I'd like the line containing "op=move; was=AquaToyCar; in_first=315,167,386,210;" and every line below it, to the end of the material, repeated exactly and with nothing else.

[Opening DATA FOR REVIEW section]

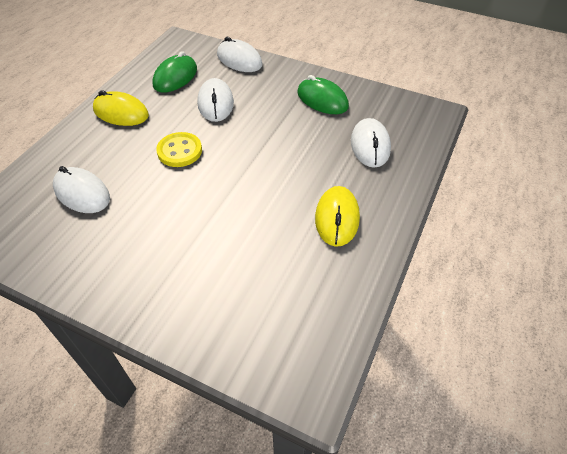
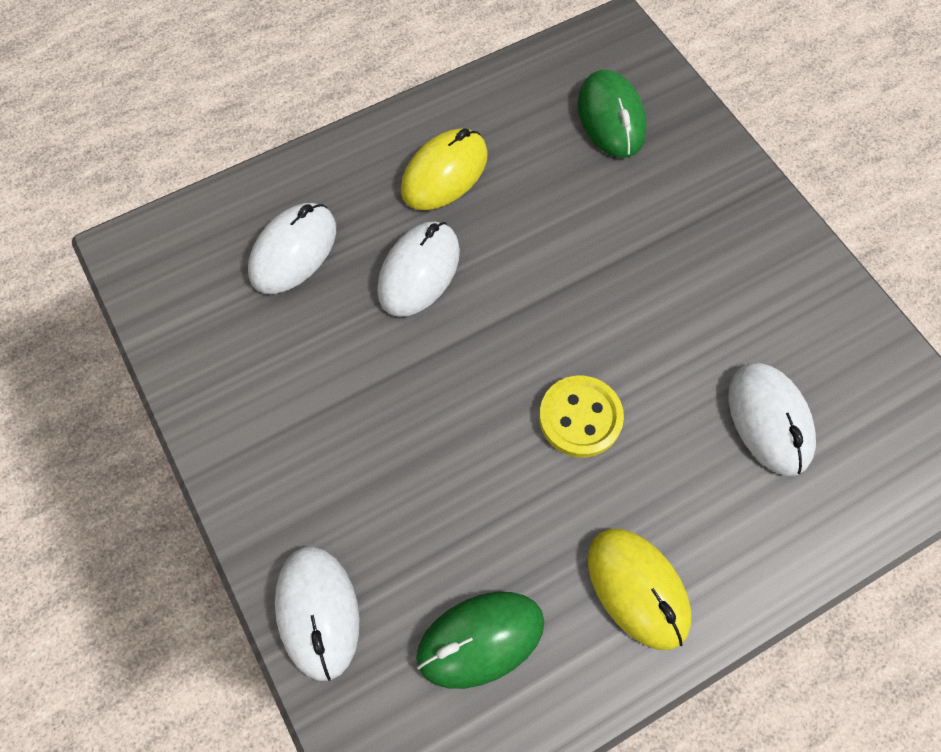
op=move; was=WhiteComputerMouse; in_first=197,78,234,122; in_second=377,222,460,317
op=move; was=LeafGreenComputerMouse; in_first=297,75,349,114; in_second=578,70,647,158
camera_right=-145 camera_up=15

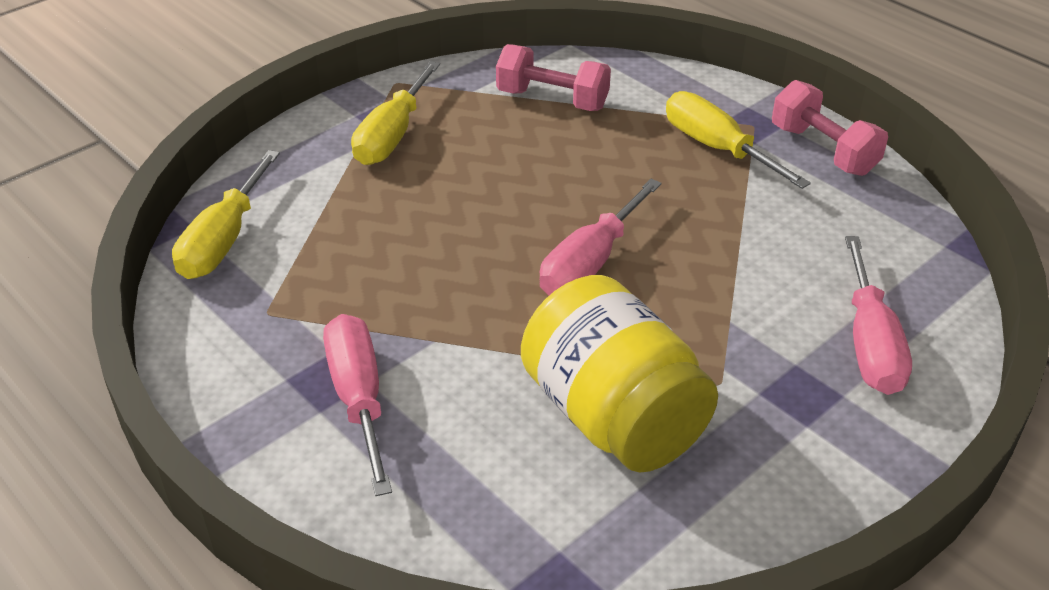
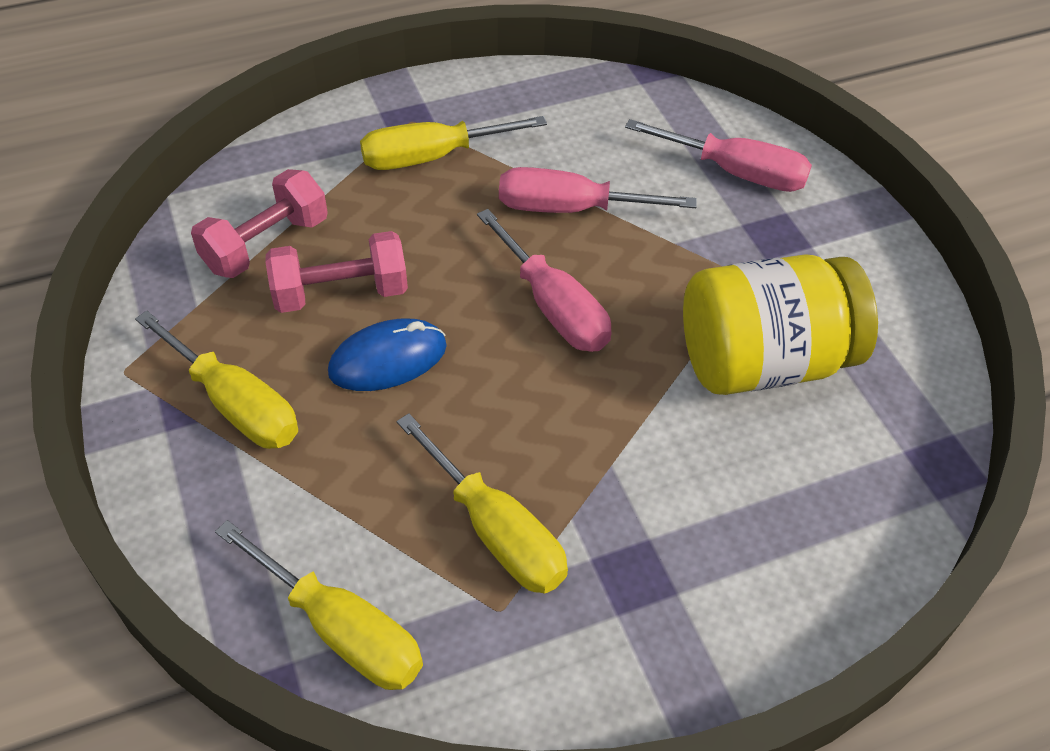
op=move; was=RosyFreeWeight; in_first=772,80,888,176; in_second=265,231,408,313
op=insert; now=CobaltComputerMouse; in_second=328,319,447,391
op=insert; now=YellowScrewdriver; in_second=396,413,568,594
op=move; was=RosyScrewdriver; in_first=323,314,392,496; in_second=499,167,697,213
camera_right=-70 camera_up=10

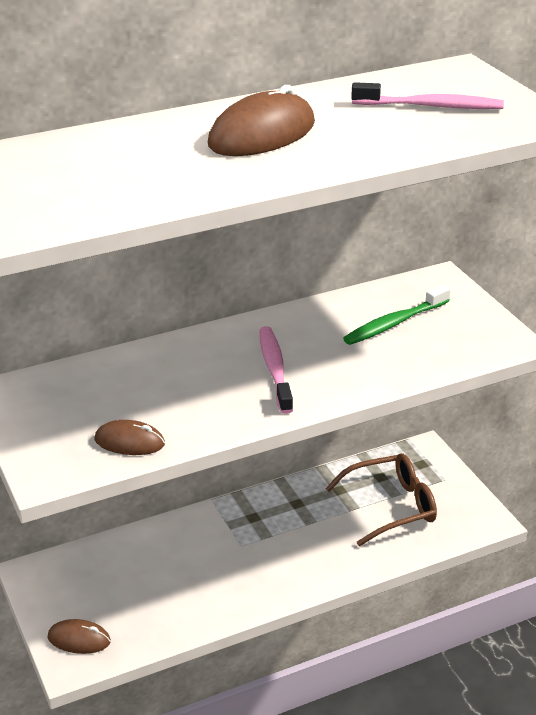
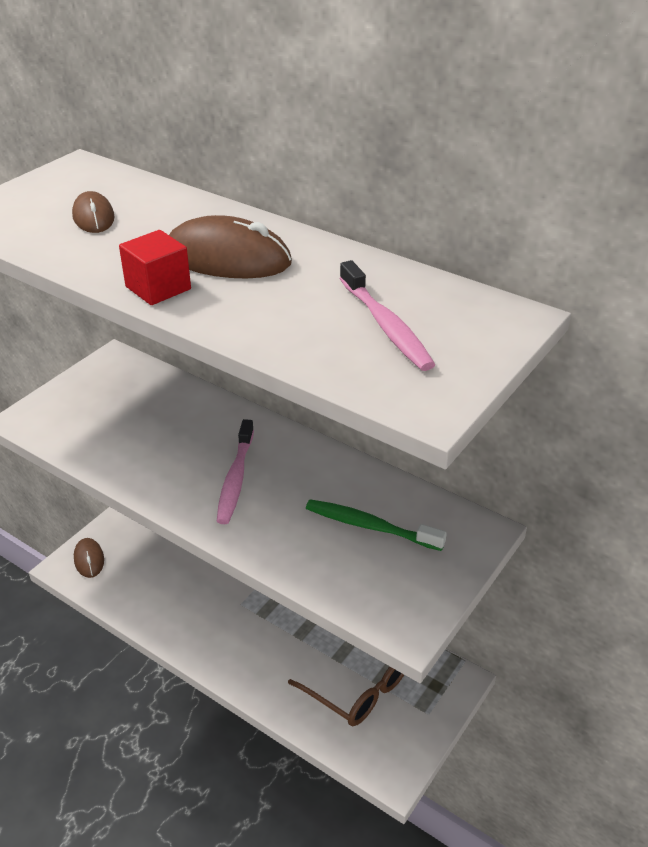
op=move; was=RussetComputerMouse; in_first=94,420,165,455; in_second=72,191,115,233
op=insert; now=RedCube; in_second=119,230,191,305
op=rotate; was=RosyToothBrush; in_first=259,326,293,414; in_second=217,419,254,524; clockwise=135
camera_right=60 camera_up=5

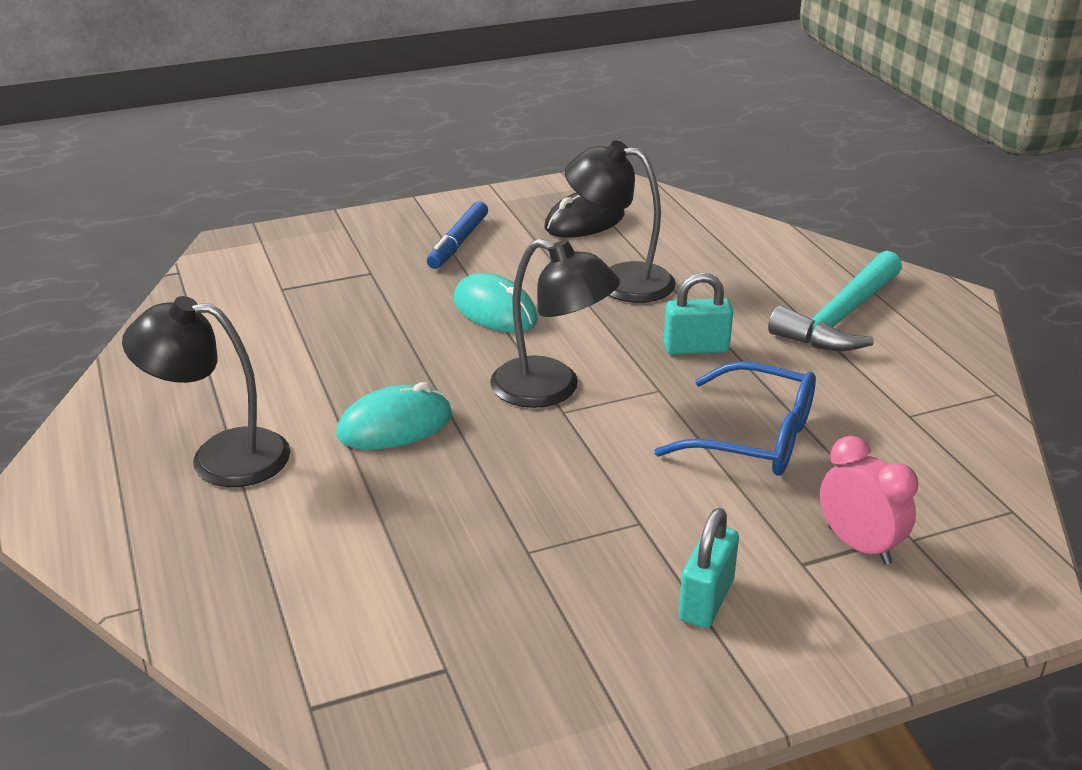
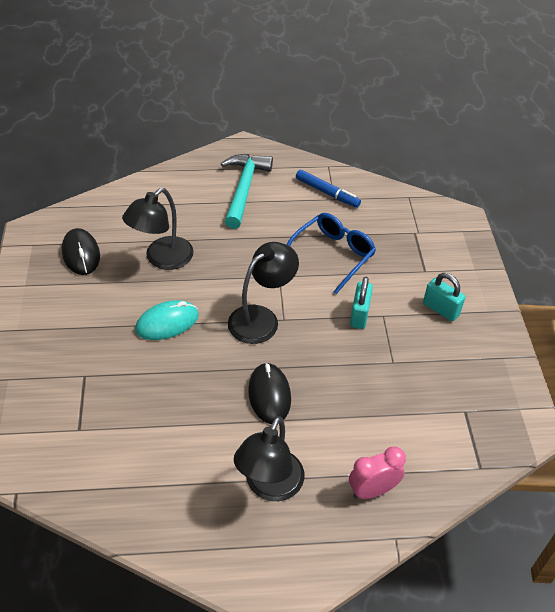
op=rotate; was=AquaCarpenter'sHammer; in_first=768,251,902,351; in_second=221,154,273,229; clockwise=-135
op=recolor; was=AquaComputerMouse; now=BlackComputerMouse; in_first=336,382,452,449; in_second=248,362,291,424
op=move; was=CobaltMarkerPen; in_first=427,201,488,269; in_second=296,170,361,208
op=move; was=RosyBedsideClock; in_first=820,436,918,565; in_second=349,446,406,499
op=move; was=AquaSmallLock; in_first=664,273,733,355; in_second=350,277,373,329
camera_right=-75 camera_up=15

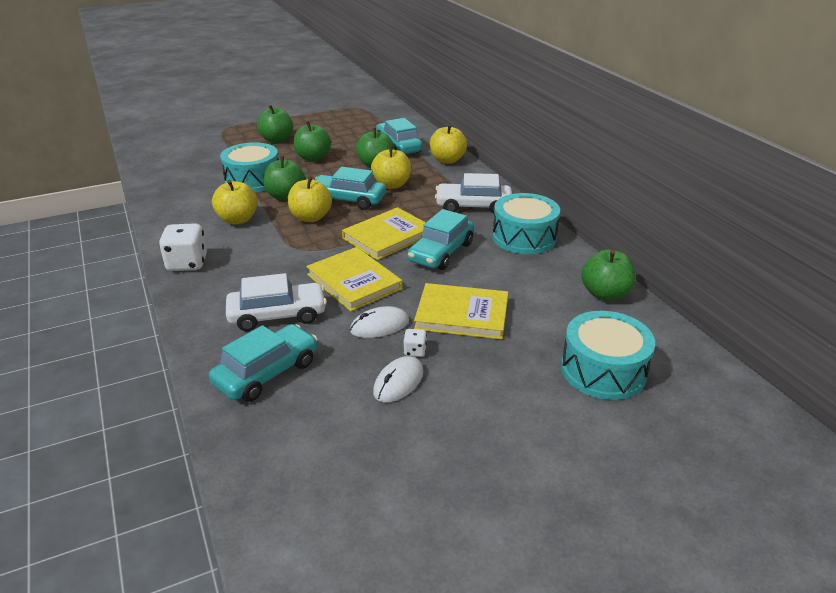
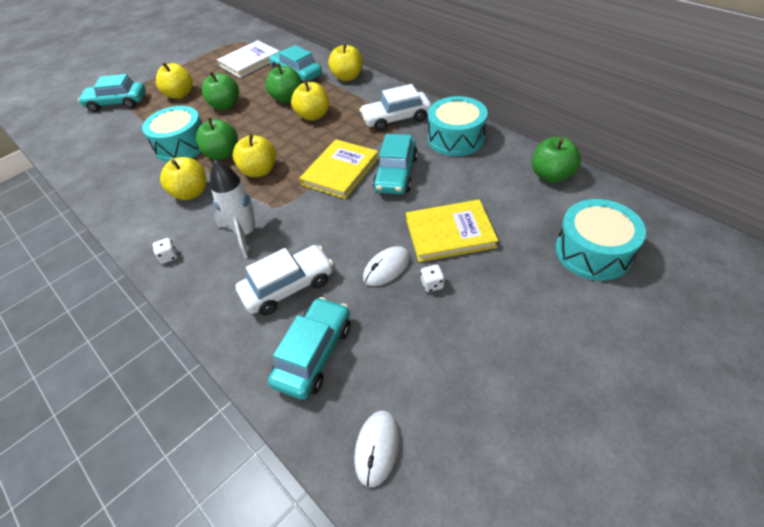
op=move; was=AquaToyCar; in_first=315,167,386,210; in_second=78,74,146,112
op=resize; was=WhiteDice; in_first=159,223,207,271; in_second=153,238,178,264; ratio=0.49
op=recolor; was=LeafGreenToyApple; now=YellowToyApple; in_first=257,105,293,143; in_second=156,62,193,99
op=insert; now=WhiteToyRocket; in_second=210,160,276,259
op=insert; now=WhiteHardcover; in_second=217,40,280,78
op=move; was=WhiteComputerMouse; in_first=373,356,423,403; in_second=354,411,399,487
op=delete; was=YellowHardcover; in_first=306,247,402,312
camera_right=-15 camera_up=15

[Closing DATA FOR REVIEW section]

- [TASK RESPONSE]:
op=move; was=AquaToyCar; in_first=315,167,386,210; in_second=78,74,146,112
op=resize; was=WhiteDice; in_first=159,223,207,271; in_second=153,238,178,264; ratio=0.49
op=recolor; was=LeafGreenToyApple; now=YellowToyApple; in_first=257,105,293,143; in_second=156,62,193,99
op=insert; now=WhiteToyRocket; in_second=210,160,276,259
op=insert; now=WhiteHardcover; in_second=217,40,280,78
op=move; was=WhiteComputerMouse; in_first=373,356,423,403; in_second=354,411,399,487
op=delete; was=YellowHardcover; in_first=306,247,402,312
camera_right=-15 camera_up=15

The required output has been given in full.